YOUR INSTRUCTIONS: Pictures must be dropped from the copy of the entries below; all else is returned exactly.

== DATASET CONTENT

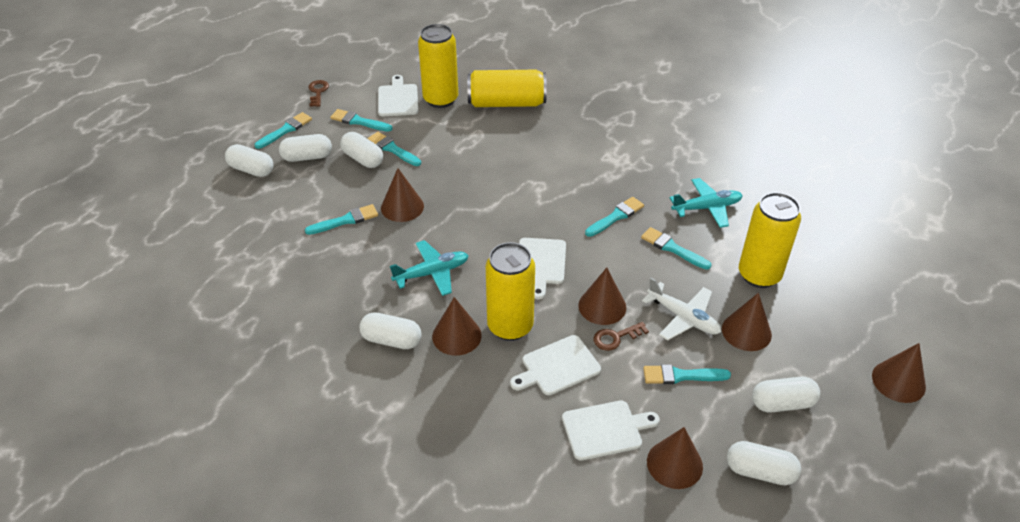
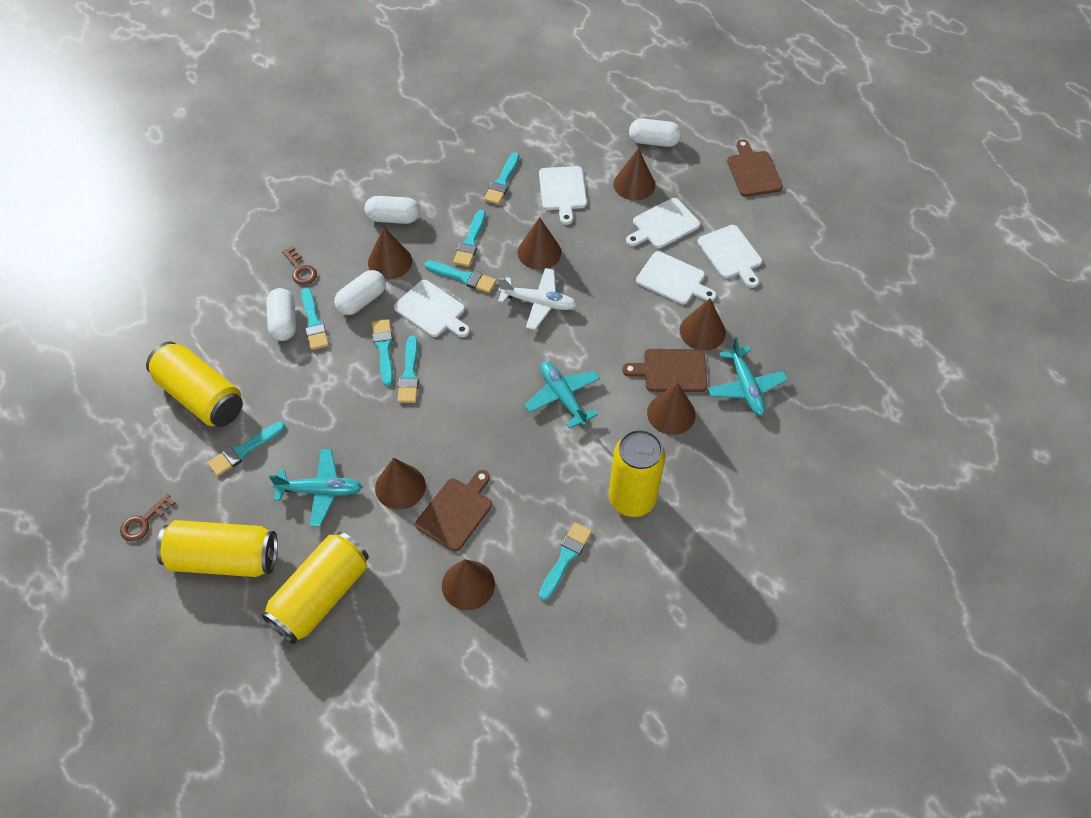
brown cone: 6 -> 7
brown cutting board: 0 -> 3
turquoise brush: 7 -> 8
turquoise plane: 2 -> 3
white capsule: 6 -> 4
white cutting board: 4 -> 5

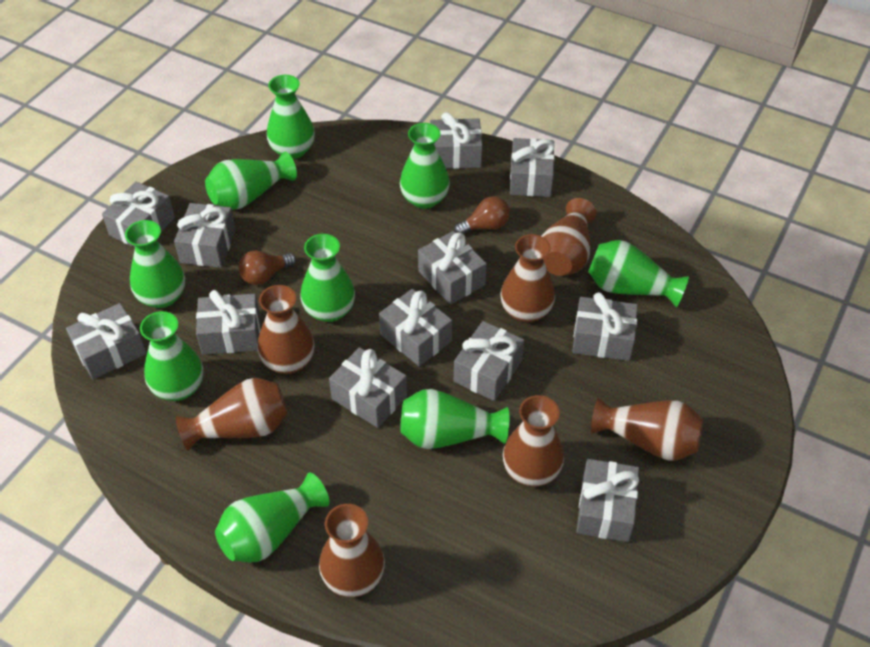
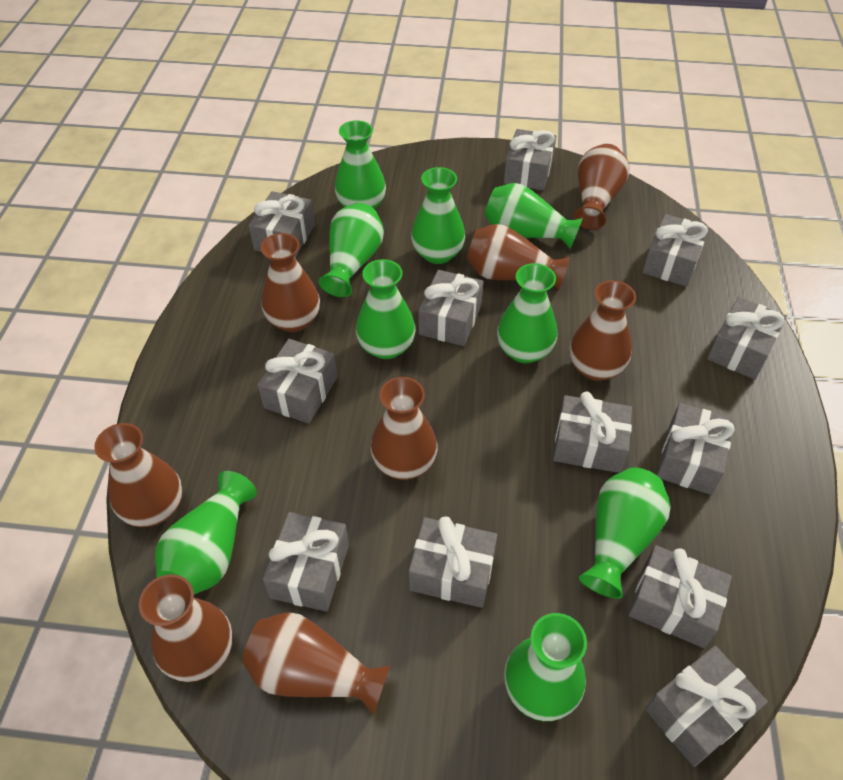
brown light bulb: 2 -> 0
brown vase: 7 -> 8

====

OUTPUT:
brown cone: 6 -> 7
brown cutting board: 0 -> 3
turquoise brush: 7 -> 8
turquoise plane: 2 -> 3
white capsule: 6 -> 4
white cutting board: 4 -> 5

brown light bulb: 2 -> 0
brown vase: 7 -> 8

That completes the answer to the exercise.